Print the line that contains "cyan semicircle: (277, 614)" and every line that follows it in the data below, ending with the final line; include nothing else.

▸ RECORD SET
[Start of Attachment]

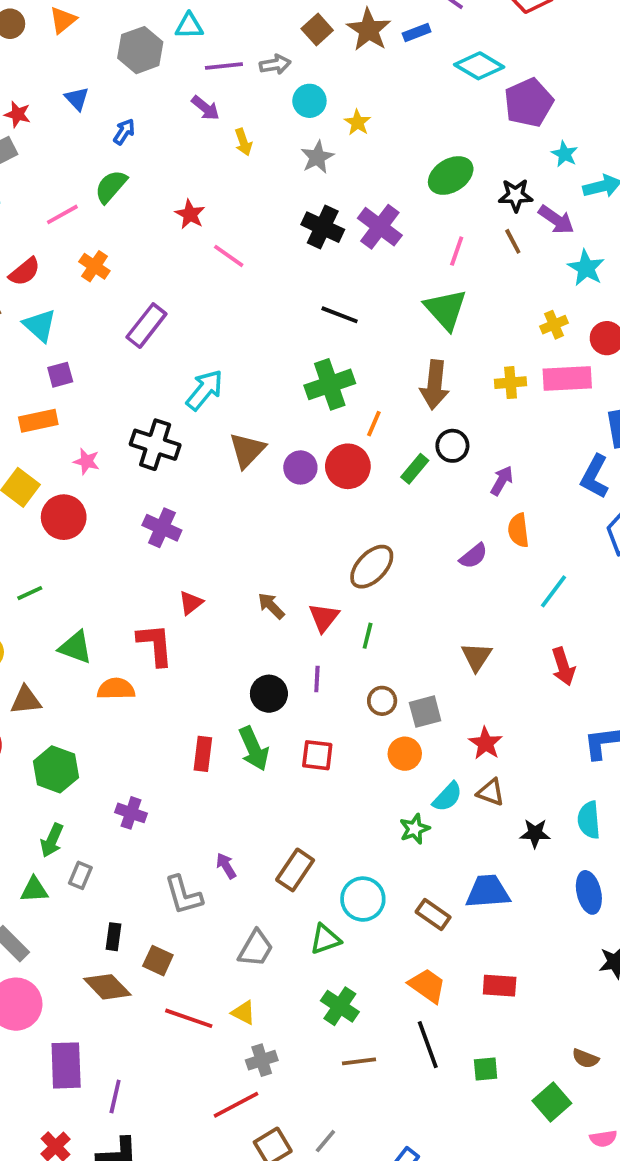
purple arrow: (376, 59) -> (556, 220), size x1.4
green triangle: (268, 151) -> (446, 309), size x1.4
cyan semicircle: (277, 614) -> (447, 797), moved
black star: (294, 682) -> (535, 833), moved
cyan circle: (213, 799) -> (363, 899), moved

[End of Attachment]

▸ SOLUTION FOR THIS EXERCISE
cyan semicircle: (277, 614) -> (447, 797), moved
black star: (294, 682) -> (535, 833), moved
cyan circle: (213, 799) -> (363, 899), moved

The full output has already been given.